# [Prompt]
Copy the records below exactly, omitting any pictures they contain.

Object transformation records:
- - - - - - -

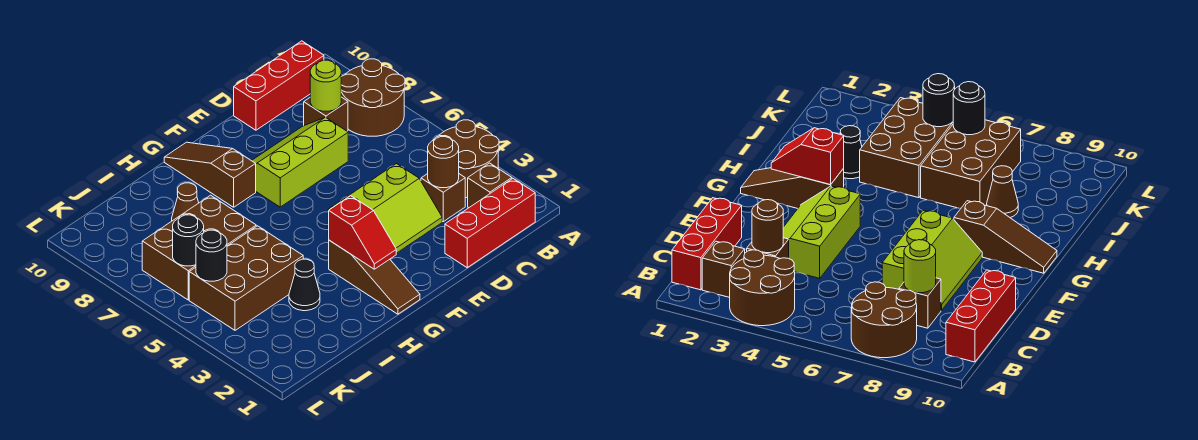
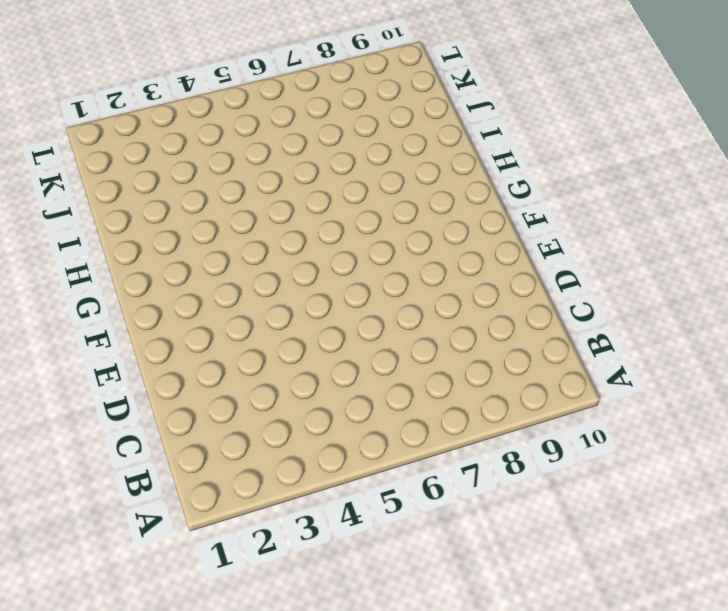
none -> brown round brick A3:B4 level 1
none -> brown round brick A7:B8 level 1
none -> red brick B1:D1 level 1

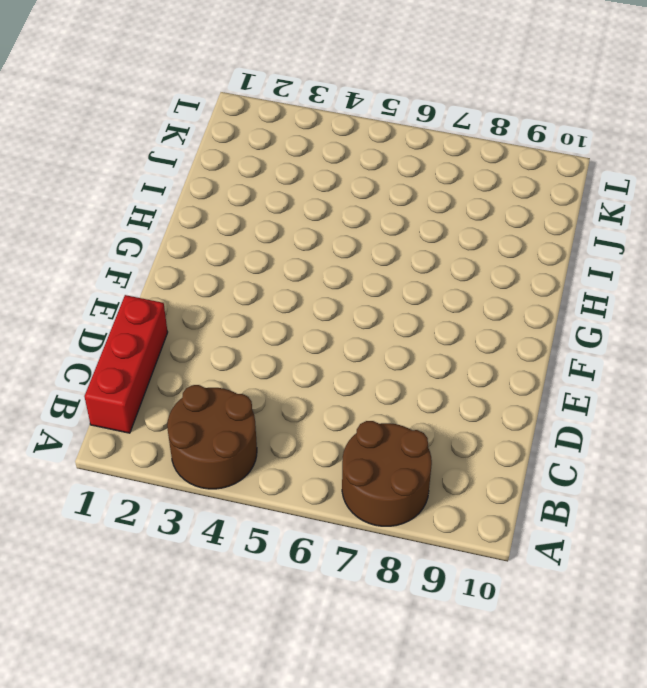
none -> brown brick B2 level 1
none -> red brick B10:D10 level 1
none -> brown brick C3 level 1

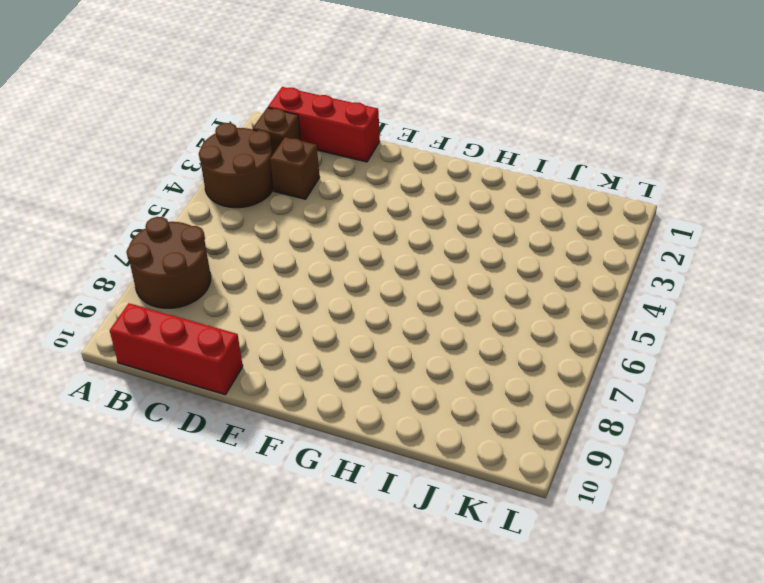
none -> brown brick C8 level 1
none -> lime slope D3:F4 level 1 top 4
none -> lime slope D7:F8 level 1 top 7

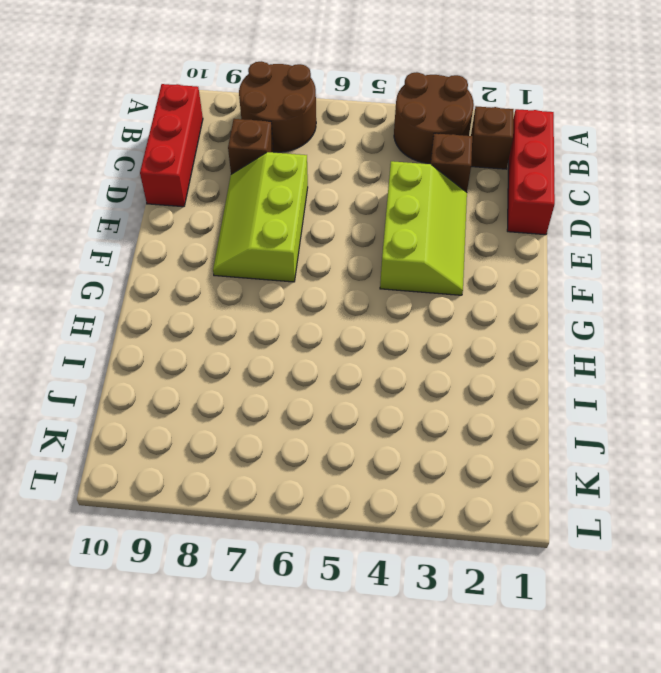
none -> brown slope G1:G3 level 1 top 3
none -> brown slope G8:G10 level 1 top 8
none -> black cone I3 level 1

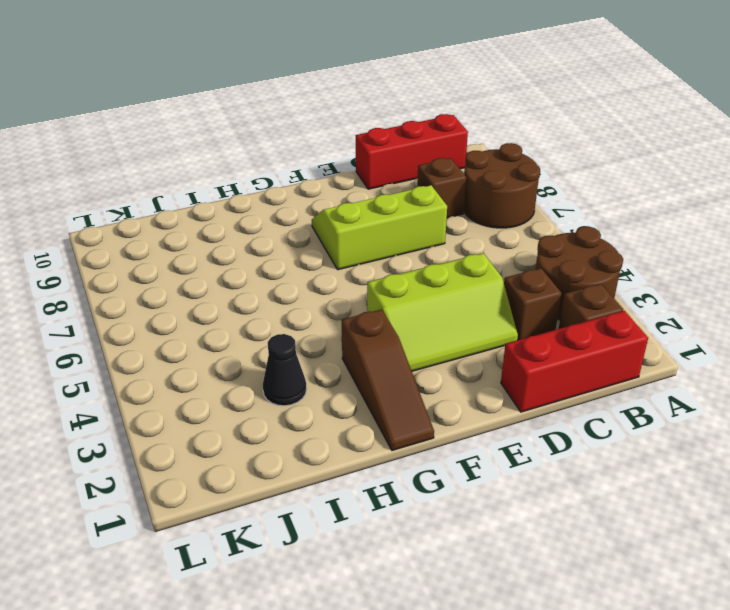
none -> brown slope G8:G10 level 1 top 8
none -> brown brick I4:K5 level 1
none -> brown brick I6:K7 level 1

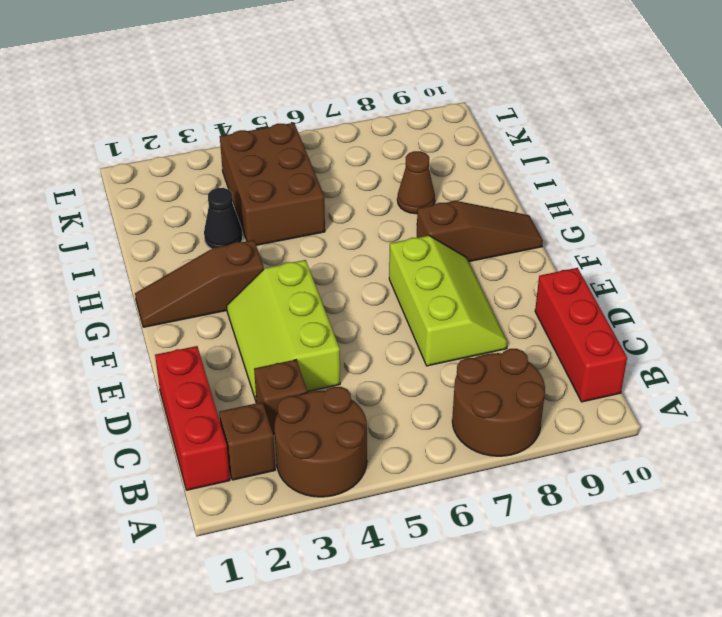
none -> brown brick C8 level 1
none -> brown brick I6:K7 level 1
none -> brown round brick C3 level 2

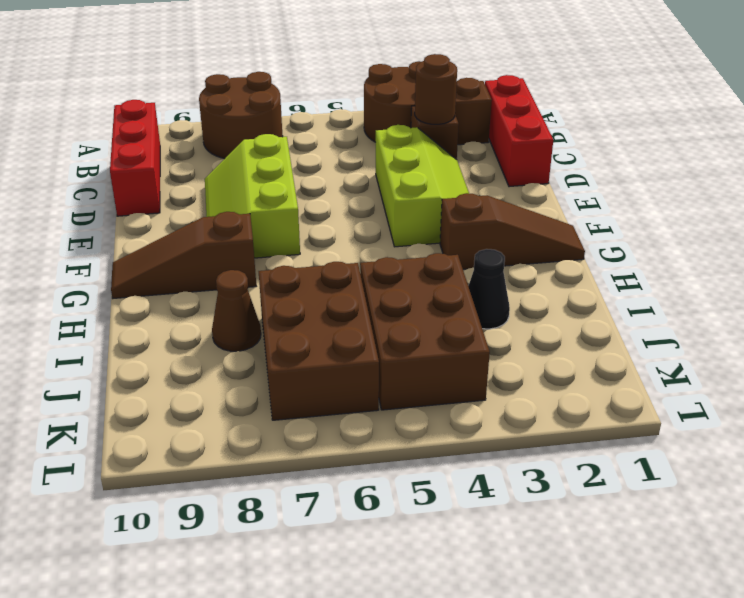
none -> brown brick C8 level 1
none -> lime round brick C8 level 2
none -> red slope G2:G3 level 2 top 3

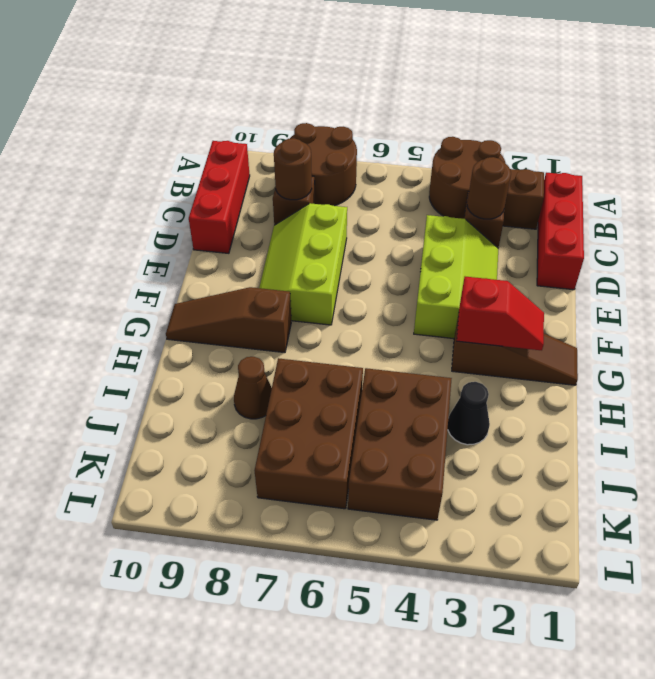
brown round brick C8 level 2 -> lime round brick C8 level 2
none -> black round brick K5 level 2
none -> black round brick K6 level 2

- - - - - - -

# [Response to this exercise]
none -> brown round brick A3:B4 level 1
none -> brown round brick A7:B8 level 1
none -> red brick B1:D1 level 1

none -> brown brick B2 level 1
none -> red brick B10:D10 level 1
none -> brown brick C3 level 1

none -> brown brick C8 level 1
none -> lime slope D3:F4 level 1 top 4
none -> lime slope D7:F8 level 1 top 7

none -> brown slope G1:G3 level 1 top 3
none -> brown slope G8:G10 level 1 top 8
none -> black cone I3 level 1

none -> brown slope G8:G10 level 1 top 8
none -> brown brick I4:K5 level 1
none -> brown brick I6:K7 level 1

none -> brown brick C8 level 1
none -> brown brick I6:K7 level 1
none -> brown round brick C3 level 2

none -> brown brick C8 level 1
none -> lime round brick C8 level 2
none -> red slope G2:G3 level 2 top 3

brown round brick C8 level 2 -> lime round brick C8 level 2
none -> black round brick K5 level 2
none -> black round brick K6 level 2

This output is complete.